Beginning at the line containing "R11: 100 (3V3, SCL) -> 100k (3V3, SCL)", output every line to the end of the data below exactly as it appears.

Before-and-after change data:
[Start of section]

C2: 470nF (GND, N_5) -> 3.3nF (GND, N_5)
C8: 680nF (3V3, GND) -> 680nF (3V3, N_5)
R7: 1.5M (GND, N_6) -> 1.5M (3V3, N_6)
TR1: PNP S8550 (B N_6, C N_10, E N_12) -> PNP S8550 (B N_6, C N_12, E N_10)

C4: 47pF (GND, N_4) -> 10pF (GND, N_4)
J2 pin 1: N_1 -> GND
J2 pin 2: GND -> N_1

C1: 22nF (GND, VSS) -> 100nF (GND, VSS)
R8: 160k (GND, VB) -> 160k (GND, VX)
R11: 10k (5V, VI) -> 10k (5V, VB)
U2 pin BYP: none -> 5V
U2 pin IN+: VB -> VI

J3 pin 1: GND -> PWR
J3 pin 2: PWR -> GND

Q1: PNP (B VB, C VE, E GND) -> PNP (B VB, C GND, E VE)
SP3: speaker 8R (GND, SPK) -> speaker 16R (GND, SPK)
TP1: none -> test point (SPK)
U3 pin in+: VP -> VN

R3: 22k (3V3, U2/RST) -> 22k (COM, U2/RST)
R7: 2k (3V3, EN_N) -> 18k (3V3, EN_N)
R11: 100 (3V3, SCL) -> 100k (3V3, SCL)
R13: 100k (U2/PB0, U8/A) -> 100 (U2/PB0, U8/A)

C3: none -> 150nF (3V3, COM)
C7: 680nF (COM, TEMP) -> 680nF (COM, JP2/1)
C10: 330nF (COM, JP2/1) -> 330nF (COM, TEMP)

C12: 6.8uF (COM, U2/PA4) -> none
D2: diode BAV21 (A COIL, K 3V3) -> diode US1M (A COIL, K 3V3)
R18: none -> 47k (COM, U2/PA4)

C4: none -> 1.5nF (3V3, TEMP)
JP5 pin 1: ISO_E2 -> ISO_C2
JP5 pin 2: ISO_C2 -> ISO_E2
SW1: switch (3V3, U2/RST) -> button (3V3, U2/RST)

[End of section]

The completed task:
R11: 100 (3V3, SCL) -> 100k (3V3, SCL)
R13: 100k (U2/PB0, U8/A) -> 100 (U2/PB0, U8/A)

C3: none -> 150nF (3V3, COM)
C7: 680nF (COM, TEMP) -> 680nF (COM, JP2/1)
C10: 330nF (COM, JP2/1) -> 330nF (COM, TEMP)

C12: 6.8uF (COM, U2/PA4) -> none
D2: diode BAV21 (A COIL, K 3V3) -> diode US1M (A COIL, K 3V3)
R18: none -> 47k (COM, U2/PA4)

C4: none -> 1.5nF (3V3, TEMP)
JP5 pin 1: ISO_E2 -> ISO_C2
JP5 pin 2: ISO_C2 -> ISO_E2
SW1: switch (3V3, U2/RST) -> button (3V3, U2/RST)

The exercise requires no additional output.